Exercise goal: Output the listing below verbatim, but drop the images.
Given information Block Start
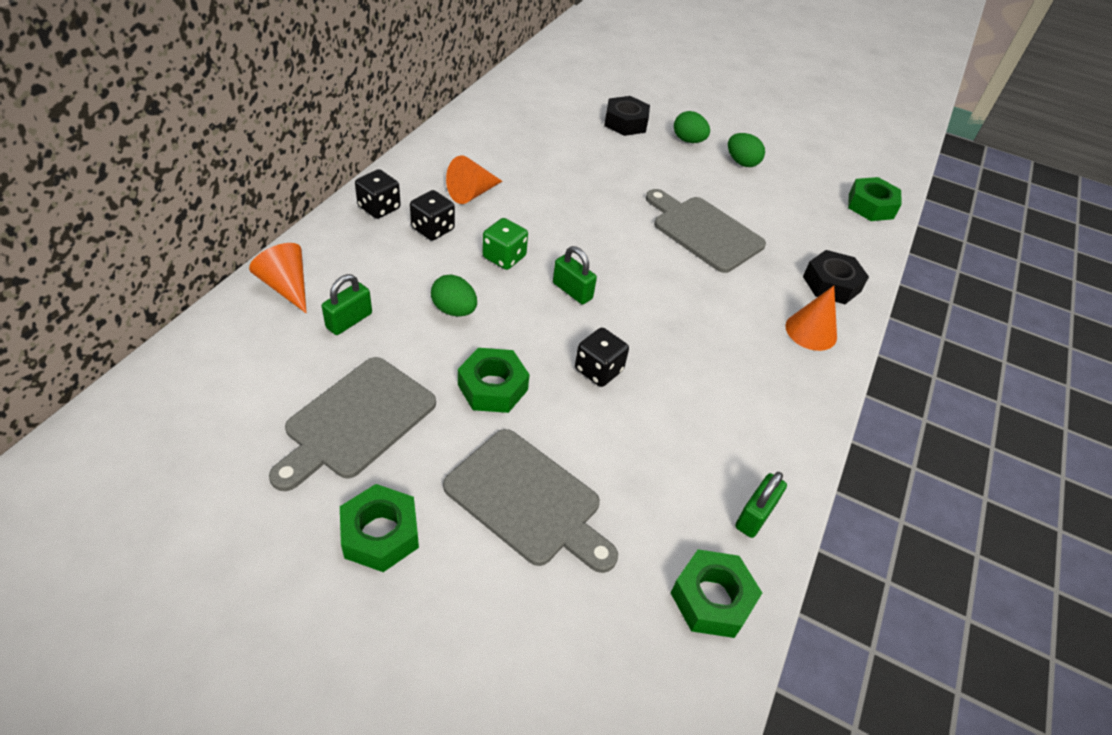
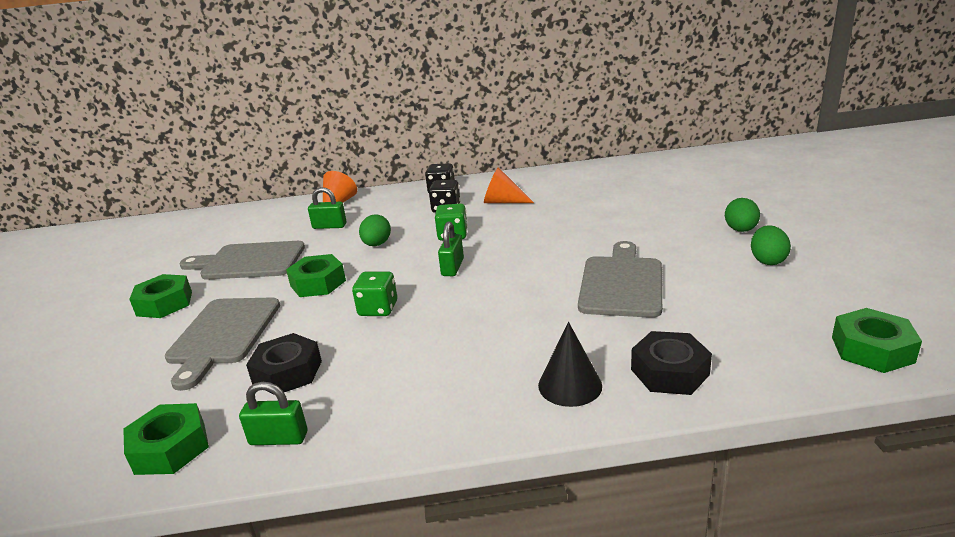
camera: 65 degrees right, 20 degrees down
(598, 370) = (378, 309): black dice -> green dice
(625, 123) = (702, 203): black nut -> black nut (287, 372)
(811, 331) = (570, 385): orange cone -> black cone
Given information Block End
Response:
camera: 65 degrees right, 20 degrees down
(598, 370) = (378, 309): black dice -> green dice
(625, 123) = (702, 203): black nut -> black nut (287, 372)
(811, 331) = (570, 385): orange cone -> black cone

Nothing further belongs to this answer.